Exercise details: Both the line with "pink cross: moved" and the line with "yellow star: rotated" in the records below must appear in the output, along with every line between them, exactly and with nothing added.

Exercise data:
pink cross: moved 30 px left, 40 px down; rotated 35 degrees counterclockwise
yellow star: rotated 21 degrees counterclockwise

==

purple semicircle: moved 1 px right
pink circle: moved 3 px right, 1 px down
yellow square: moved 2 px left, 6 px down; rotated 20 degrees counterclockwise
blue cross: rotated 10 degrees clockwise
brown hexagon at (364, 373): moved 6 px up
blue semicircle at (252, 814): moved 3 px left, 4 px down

Solution:
pink cross: moved 30 px left, 40 px down; rotated 35 degrees counterclockwise
yellow star: rotated 21 degrees counterclockwise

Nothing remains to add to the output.